*** Data excerpts ***

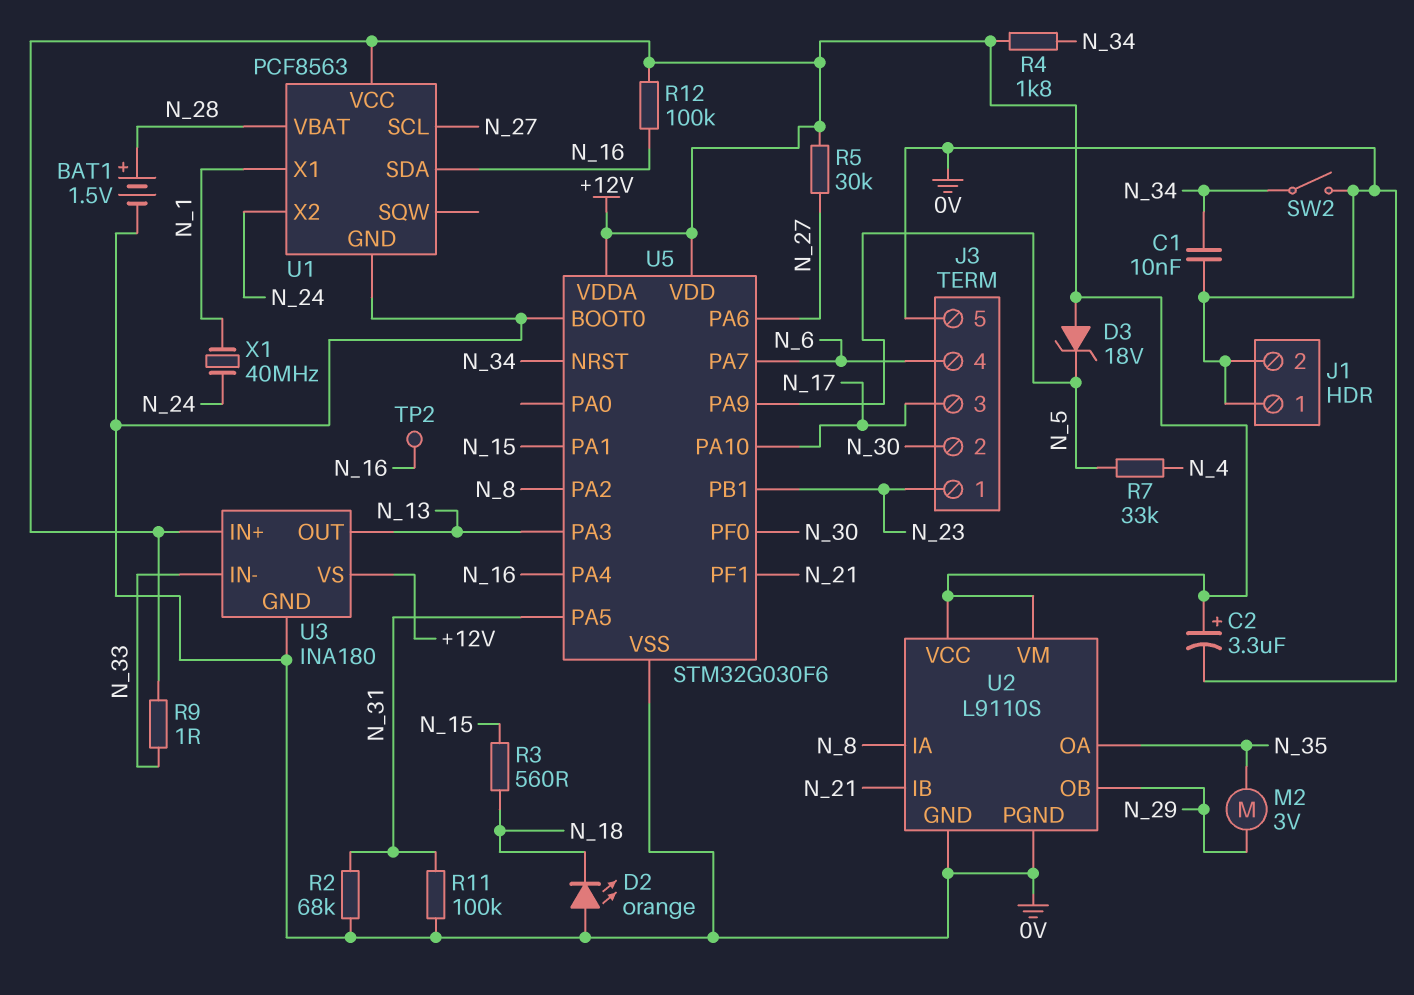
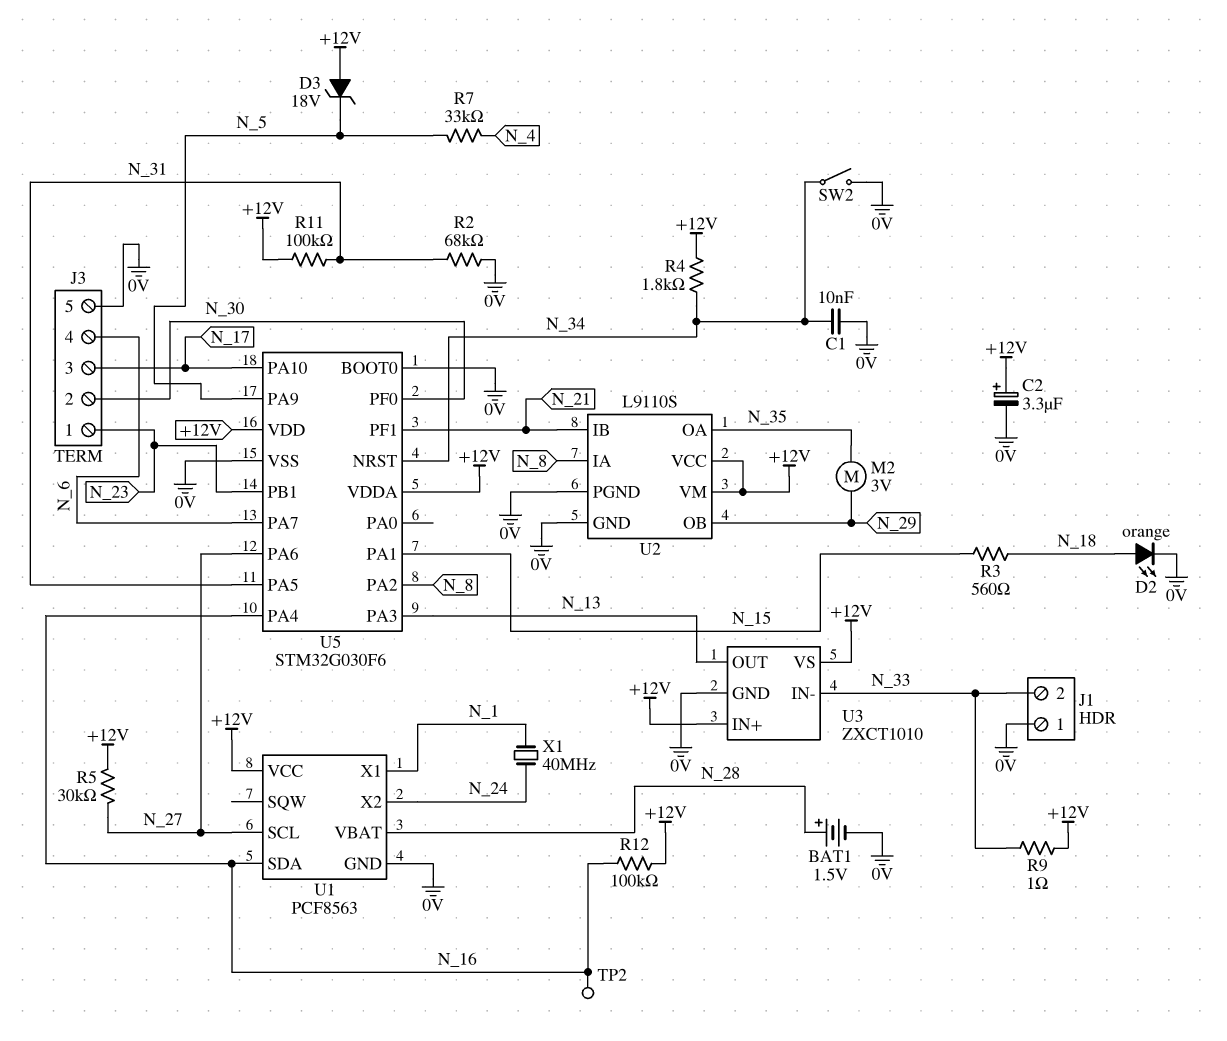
D2: LED orange (A 0V, K N_18) -> LED orange (A N_18, K 0V)
J1 pin 2: 0V -> N_33
R11: 100k (0V, N_31) -> 100k (+12V, N_31)
U3: INA180 -> ZXCT1010

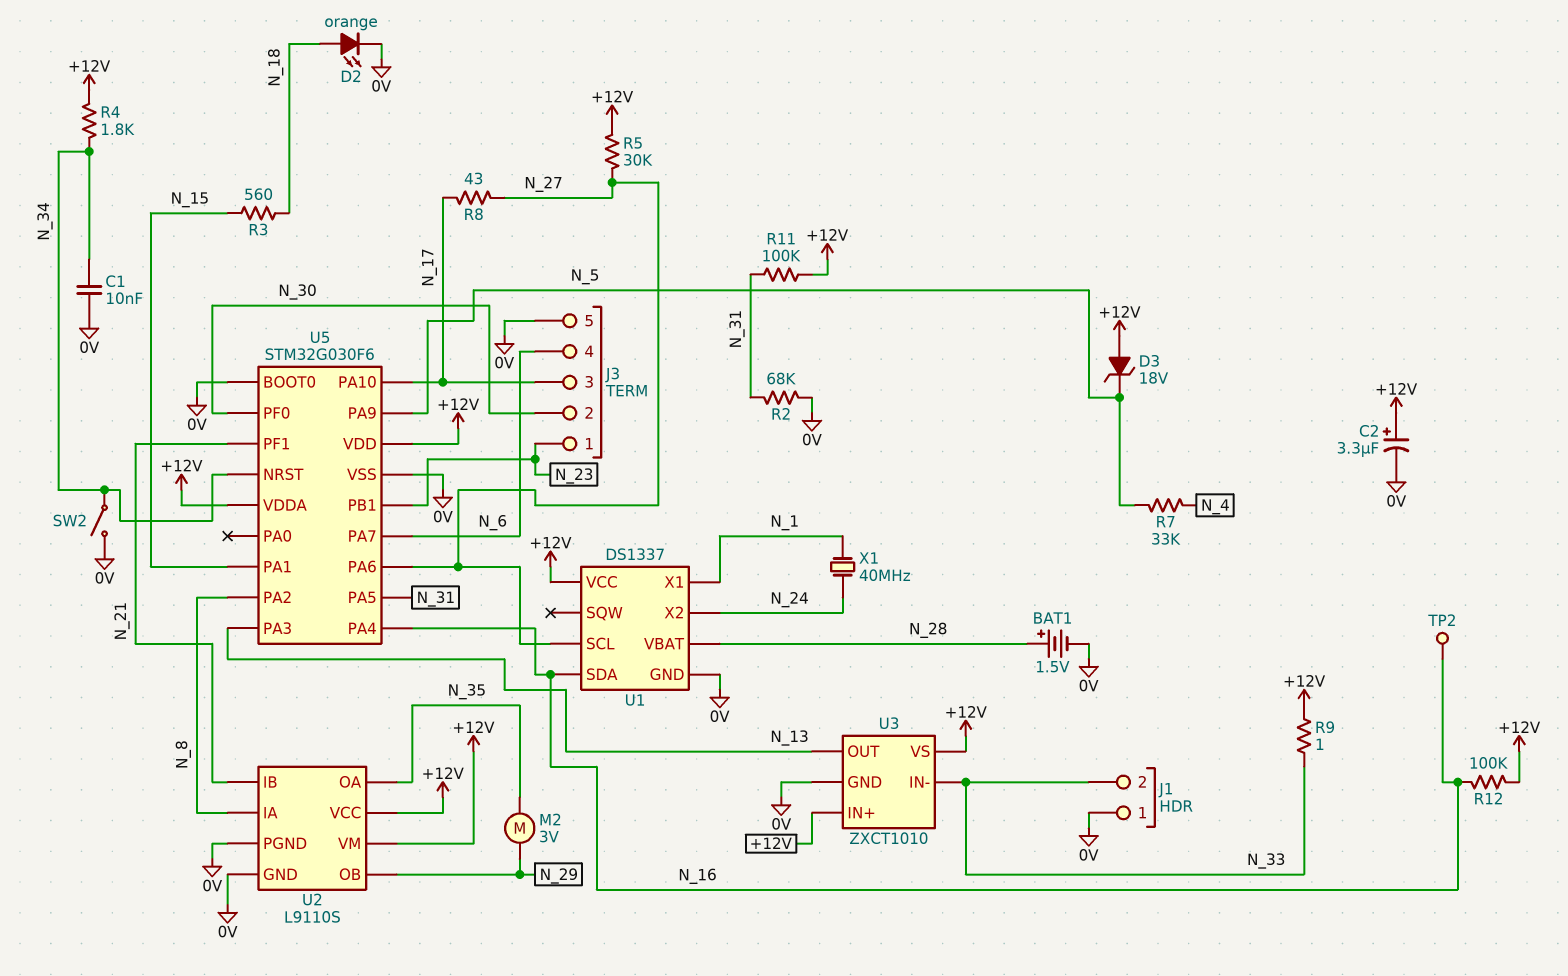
R8: none -> 43 (N_17, N_27)
U1: PCF8563 -> DS1337

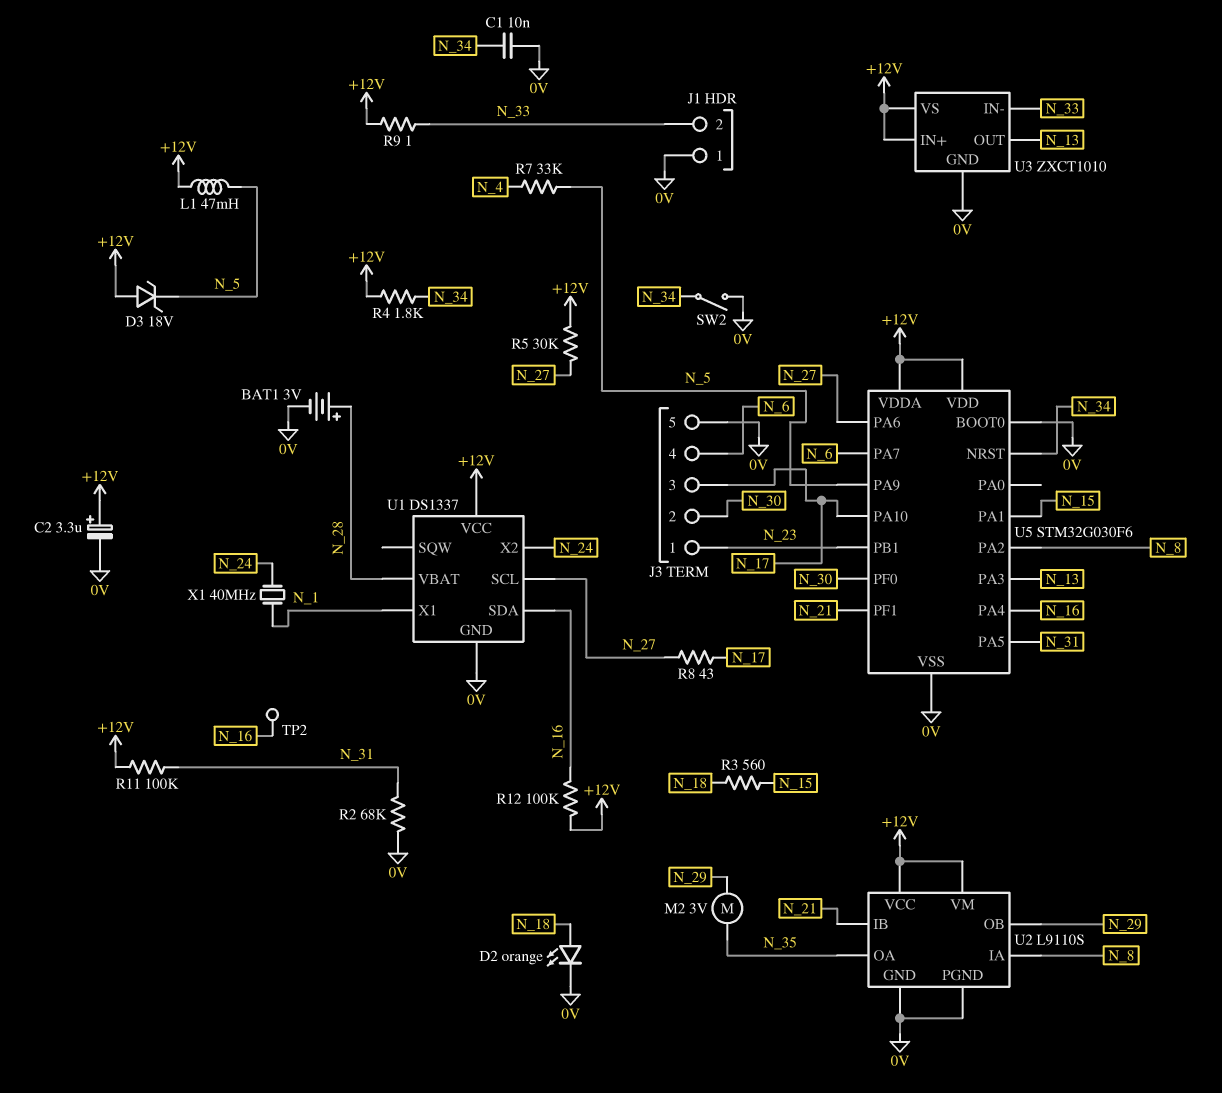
BAT1: 1.5V (plus N_28, minus 0V) -> 3V (plus N_28, minus 0V)
L1: none -> 47mH (+12V, N_5)

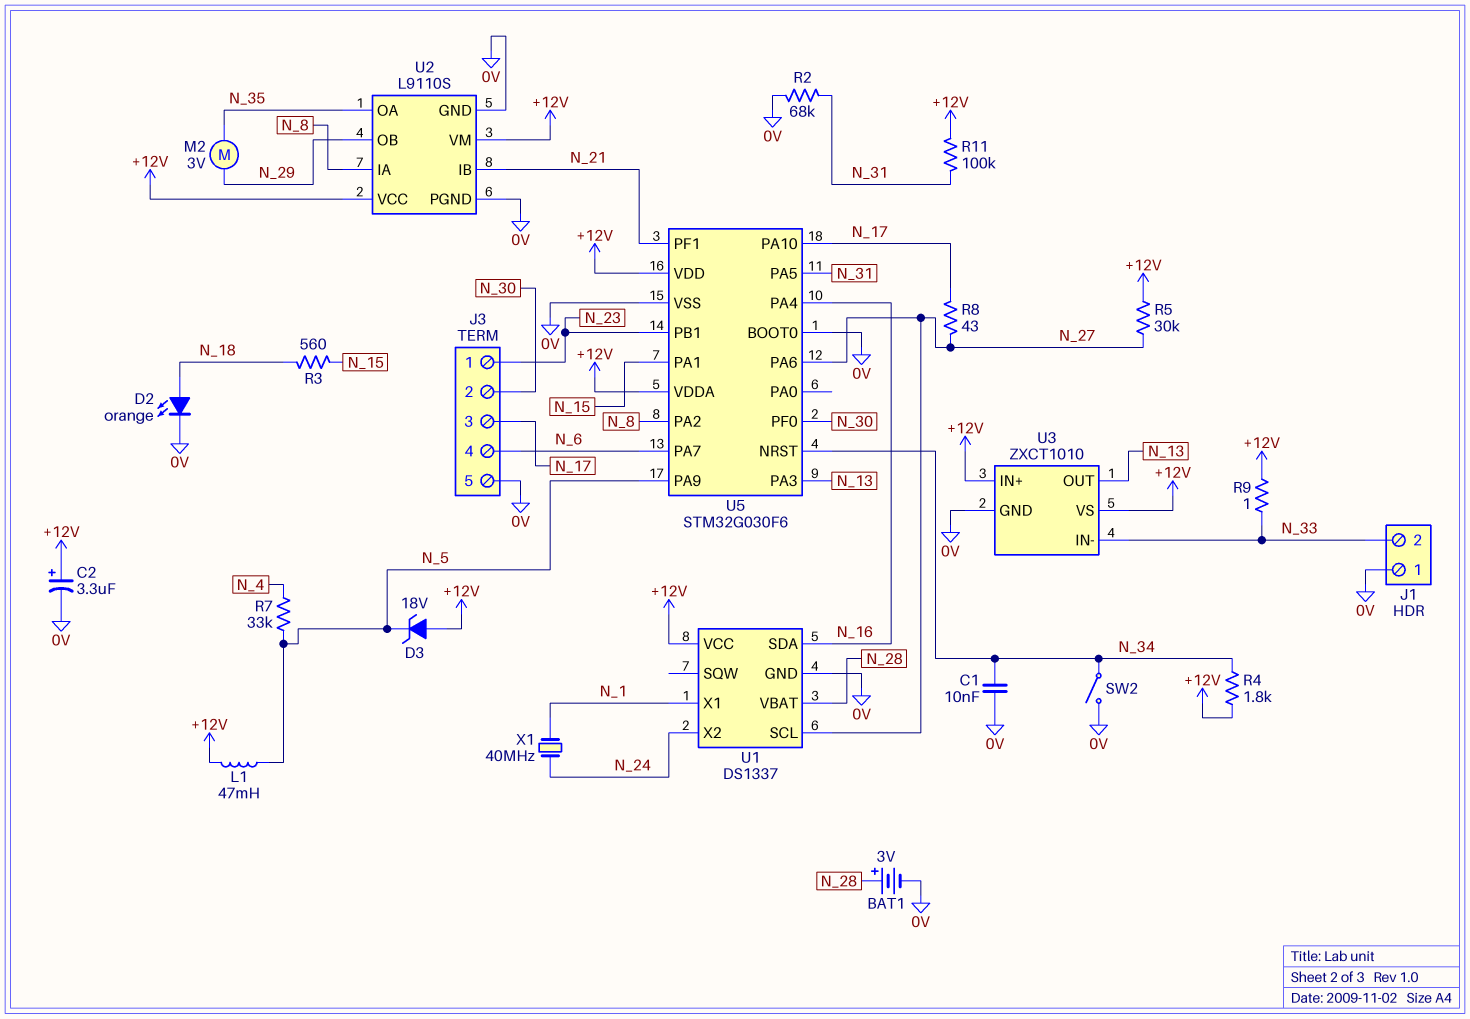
R12: 100k (+12V, N_16) -> none
TP2: test point (N_16) -> none

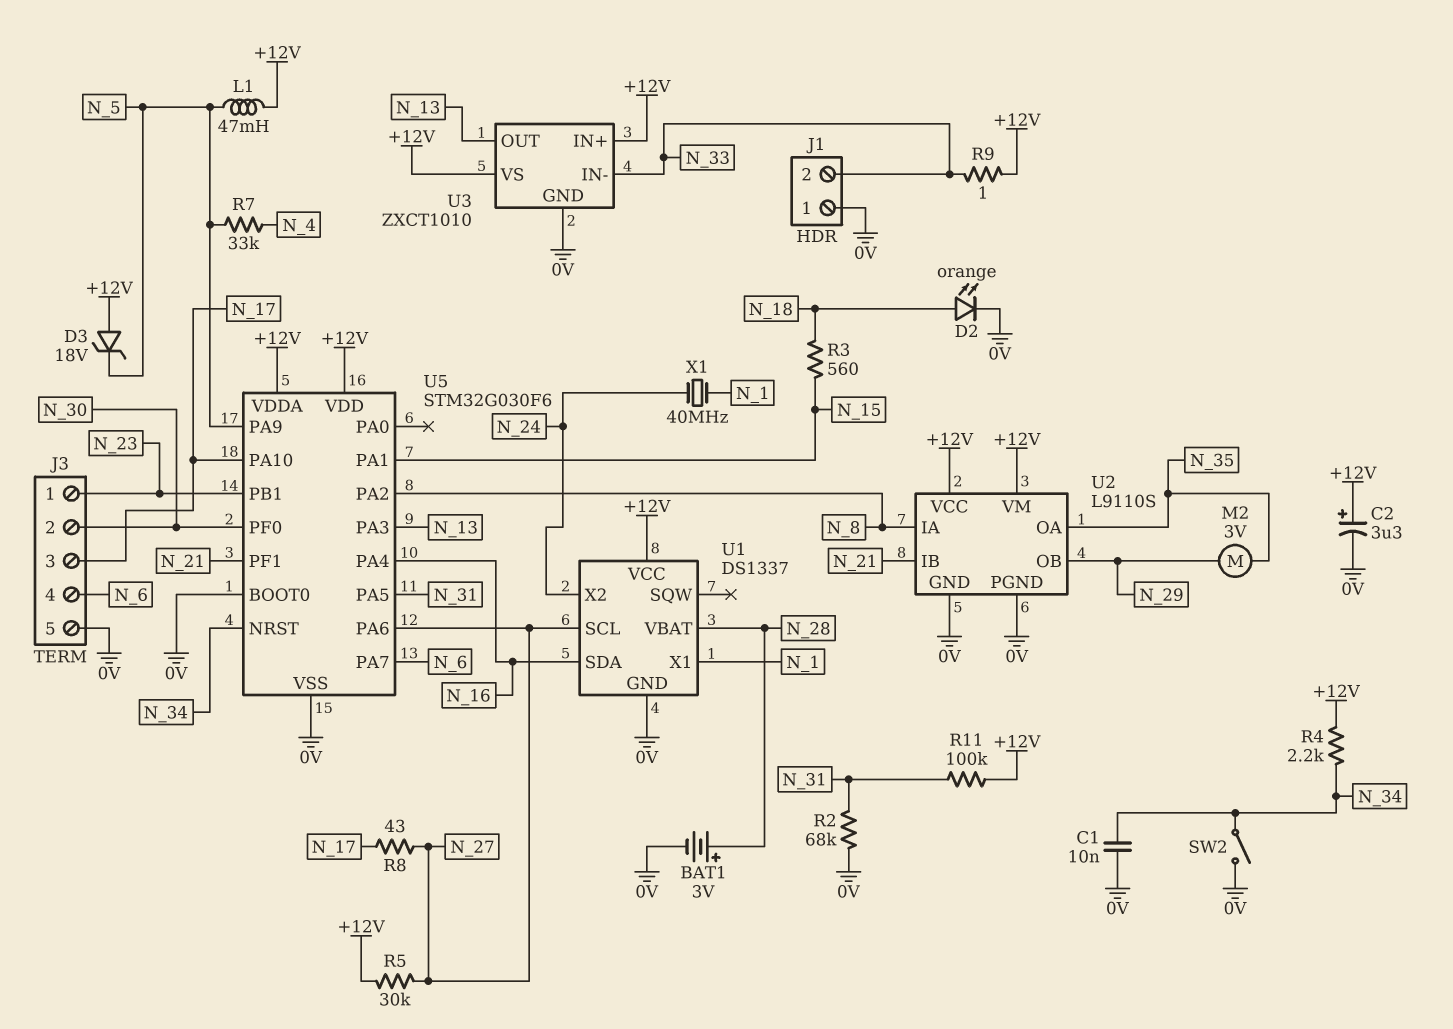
R4: 1.8k (+12V, N_34) -> 2.2k (+12V, N_34)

*** End of Data excerpts ***

Assignment »
Gather all lines with the string "none" from the data.

Written response »
R8: none -> 43 (N_17, N_27)
L1: none -> 47mH (+12V, N_5)
R12: 100k (+12V, N_16) -> none
TP2: test point (N_16) -> none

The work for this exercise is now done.